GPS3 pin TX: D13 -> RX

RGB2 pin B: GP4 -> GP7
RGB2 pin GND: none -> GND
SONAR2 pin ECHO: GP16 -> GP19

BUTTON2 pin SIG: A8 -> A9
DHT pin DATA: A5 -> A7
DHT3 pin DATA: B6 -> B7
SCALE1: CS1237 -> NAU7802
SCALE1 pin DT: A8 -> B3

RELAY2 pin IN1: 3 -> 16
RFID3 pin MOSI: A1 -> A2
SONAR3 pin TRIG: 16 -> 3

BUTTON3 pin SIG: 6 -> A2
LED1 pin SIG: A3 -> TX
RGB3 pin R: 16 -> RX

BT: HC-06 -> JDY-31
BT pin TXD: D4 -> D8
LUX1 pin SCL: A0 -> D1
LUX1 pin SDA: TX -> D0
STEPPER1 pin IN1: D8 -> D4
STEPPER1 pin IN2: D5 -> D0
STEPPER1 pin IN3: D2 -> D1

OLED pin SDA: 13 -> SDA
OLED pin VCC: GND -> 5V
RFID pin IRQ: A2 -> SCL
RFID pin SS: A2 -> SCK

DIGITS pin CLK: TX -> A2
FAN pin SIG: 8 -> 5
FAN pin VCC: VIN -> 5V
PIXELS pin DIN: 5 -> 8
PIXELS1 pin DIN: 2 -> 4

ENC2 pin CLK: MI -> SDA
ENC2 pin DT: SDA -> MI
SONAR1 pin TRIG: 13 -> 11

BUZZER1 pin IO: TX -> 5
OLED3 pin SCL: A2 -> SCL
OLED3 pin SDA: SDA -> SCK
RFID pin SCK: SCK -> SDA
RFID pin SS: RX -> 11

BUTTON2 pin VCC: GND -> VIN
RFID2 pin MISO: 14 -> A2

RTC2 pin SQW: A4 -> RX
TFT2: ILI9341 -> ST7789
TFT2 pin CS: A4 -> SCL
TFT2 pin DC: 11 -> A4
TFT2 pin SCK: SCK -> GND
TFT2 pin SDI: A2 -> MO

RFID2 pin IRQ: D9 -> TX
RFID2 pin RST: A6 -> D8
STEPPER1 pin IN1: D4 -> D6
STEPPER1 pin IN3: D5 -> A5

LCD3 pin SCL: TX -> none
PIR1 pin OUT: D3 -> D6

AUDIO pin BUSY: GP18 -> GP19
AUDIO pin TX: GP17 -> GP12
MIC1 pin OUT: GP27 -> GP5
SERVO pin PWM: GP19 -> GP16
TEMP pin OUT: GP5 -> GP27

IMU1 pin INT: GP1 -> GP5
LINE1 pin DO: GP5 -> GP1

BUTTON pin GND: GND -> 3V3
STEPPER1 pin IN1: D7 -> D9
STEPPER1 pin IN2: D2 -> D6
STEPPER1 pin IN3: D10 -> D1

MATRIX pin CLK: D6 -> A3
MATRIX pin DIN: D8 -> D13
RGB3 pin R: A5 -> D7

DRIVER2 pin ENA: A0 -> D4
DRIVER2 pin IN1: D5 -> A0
· · · · · · ·
### Exercise description:
Your answer must consist solely of the lines above between the line holding "SCALE1: CS1237 -> NAU7802" and the line holding "MIC1 pin OUT: GP27 -> GP5", inclusive, copied exactly.

### Expected answer:
SCALE1: CS1237 -> NAU7802
SCALE1 pin DT: A8 -> B3

RELAY2 pin IN1: 3 -> 16
RFID3 pin MOSI: A1 -> A2
SONAR3 pin TRIG: 16 -> 3

BUTTON3 pin SIG: 6 -> A2
LED1 pin SIG: A3 -> TX
RGB3 pin R: 16 -> RX

BT: HC-06 -> JDY-31
BT pin TXD: D4 -> D8
LUX1 pin SCL: A0 -> D1
LUX1 pin SDA: TX -> D0
STEPPER1 pin IN1: D8 -> D4
STEPPER1 pin IN2: D5 -> D0
STEPPER1 pin IN3: D2 -> D1

OLED pin SDA: 13 -> SDA
OLED pin VCC: GND -> 5V
RFID pin IRQ: A2 -> SCL
RFID pin SS: A2 -> SCK

DIGITS pin CLK: TX -> A2
FAN pin SIG: 8 -> 5
FAN pin VCC: VIN -> 5V
PIXELS pin DIN: 5 -> 8
PIXELS1 pin DIN: 2 -> 4

ENC2 pin CLK: MI -> SDA
ENC2 pin DT: SDA -> MI
SONAR1 pin TRIG: 13 -> 11

BUZZER1 pin IO: TX -> 5
OLED3 pin SCL: A2 -> SCL
OLED3 pin SDA: SDA -> SCK
RFID pin SCK: SCK -> SDA
RFID pin SS: RX -> 11

BUTTON2 pin VCC: GND -> VIN
RFID2 pin MISO: 14 -> A2

RTC2 pin SQW: A4 -> RX
TFT2: ILI9341 -> ST7789
TFT2 pin CS: A4 -> SCL
TFT2 pin DC: 11 -> A4
TFT2 pin SCK: SCK -> GND
TFT2 pin SDI: A2 -> MO

RFID2 pin IRQ: D9 -> TX
RFID2 pin RST: A6 -> D8
STEPPER1 pin IN1: D4 -> D6
STEPPER1 pin IN3: D5 -> A5

LCD3 pin SCL: TX -> none
PIR1 pin OUT: D3 -> D6

AUDIO pin BUSY: GP18 -> GP19
AUDIO pin TX: GP17 -> GP12
MIC1 pin OUT: GP27 -> GP5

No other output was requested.